> [REQUIRED TASK]
Look for the string "adipose" and copy every line that has it.
## start DATASET ENTRIES
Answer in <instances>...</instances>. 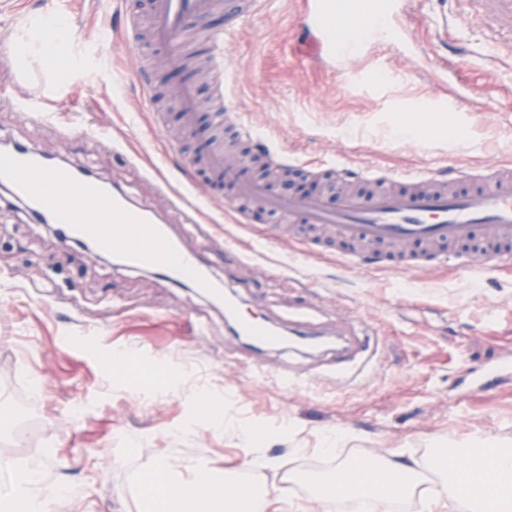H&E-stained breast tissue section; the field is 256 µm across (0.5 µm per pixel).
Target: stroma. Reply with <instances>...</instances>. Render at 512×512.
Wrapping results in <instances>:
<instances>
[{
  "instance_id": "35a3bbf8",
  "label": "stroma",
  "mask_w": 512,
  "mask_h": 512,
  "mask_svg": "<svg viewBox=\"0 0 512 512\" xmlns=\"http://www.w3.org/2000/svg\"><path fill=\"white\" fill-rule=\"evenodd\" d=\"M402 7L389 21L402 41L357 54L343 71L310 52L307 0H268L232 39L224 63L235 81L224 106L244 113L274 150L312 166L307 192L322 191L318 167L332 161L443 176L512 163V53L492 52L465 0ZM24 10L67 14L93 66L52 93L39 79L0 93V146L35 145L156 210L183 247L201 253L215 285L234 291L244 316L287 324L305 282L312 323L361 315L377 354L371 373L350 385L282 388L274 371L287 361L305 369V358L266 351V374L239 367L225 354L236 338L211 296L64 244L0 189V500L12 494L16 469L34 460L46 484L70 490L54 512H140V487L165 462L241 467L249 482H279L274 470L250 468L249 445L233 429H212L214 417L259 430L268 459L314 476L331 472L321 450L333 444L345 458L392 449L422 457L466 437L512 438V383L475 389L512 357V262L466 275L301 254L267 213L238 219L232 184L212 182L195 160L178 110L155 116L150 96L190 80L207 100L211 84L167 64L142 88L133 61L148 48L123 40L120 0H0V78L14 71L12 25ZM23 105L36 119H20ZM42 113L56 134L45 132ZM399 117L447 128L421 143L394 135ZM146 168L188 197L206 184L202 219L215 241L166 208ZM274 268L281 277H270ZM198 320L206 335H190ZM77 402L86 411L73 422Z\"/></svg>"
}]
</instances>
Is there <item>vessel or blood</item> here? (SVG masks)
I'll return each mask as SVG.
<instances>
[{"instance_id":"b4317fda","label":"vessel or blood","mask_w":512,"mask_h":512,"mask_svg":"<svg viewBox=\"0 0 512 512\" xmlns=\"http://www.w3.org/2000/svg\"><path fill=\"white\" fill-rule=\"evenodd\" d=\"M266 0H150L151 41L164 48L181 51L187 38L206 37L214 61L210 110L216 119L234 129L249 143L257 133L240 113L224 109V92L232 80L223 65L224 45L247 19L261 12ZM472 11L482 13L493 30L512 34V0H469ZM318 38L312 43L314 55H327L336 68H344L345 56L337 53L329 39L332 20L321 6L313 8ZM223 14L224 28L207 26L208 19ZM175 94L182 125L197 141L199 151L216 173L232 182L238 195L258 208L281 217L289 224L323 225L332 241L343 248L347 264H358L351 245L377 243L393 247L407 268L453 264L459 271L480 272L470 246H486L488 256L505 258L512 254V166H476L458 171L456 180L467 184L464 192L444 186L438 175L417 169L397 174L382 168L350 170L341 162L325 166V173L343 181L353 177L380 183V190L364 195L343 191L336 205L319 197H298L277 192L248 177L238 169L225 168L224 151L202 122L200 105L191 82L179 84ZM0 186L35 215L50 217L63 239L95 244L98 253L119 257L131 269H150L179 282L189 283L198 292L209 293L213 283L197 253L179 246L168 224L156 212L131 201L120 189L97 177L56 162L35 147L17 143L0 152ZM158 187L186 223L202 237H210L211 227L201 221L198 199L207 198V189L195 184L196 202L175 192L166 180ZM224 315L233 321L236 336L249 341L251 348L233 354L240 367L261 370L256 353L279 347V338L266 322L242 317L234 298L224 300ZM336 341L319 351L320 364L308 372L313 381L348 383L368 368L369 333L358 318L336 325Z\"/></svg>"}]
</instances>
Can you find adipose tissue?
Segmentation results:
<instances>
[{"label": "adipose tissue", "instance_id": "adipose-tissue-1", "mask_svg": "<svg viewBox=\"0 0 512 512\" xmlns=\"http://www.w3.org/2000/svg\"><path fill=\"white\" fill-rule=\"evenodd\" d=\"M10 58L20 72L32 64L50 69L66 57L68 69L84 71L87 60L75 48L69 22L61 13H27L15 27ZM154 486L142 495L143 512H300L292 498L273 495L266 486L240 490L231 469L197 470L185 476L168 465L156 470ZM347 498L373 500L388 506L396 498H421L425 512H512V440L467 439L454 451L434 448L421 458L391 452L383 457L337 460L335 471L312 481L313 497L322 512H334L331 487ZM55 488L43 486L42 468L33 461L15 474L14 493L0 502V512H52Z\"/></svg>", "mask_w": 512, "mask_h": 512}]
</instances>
## end DATASET ENTRIES
> [SOLUTION TO THE EXERCISE]
Can you find adipose tissue?
[{"label": "adipose tissue", "instance_id": "adipose-tissue-1", "mask_svg": "<svg viewBox=\"0 0 512 512\" xmlns=\"http://www.w3.org/2000/svg\"><path fill=\"white\" fill-rule=\"evenodd\" d=\"M10 58L20 72L32 64L50 69L66 57L68 69L84 71L87 60L75 48L69 22L61 13H27L15 27ZM154 486L142 495L143 512H300L292 498L273 495L266 486L240 490L231 469L197 470L185 476L168 465L156 470ZM347 498L373 500L388 506L396 498H421L425 512H512V440L467 439L454 451L434 448L421 458L391 452L383 457L337 460L335 471L312 481L313 497L322 512H334L331 487ZM55 488L43 486L42 468L33 461L15 474L14 493L0 502V512H52Z\"/></svg>", "mask_w": 512, "mask_h": 512}]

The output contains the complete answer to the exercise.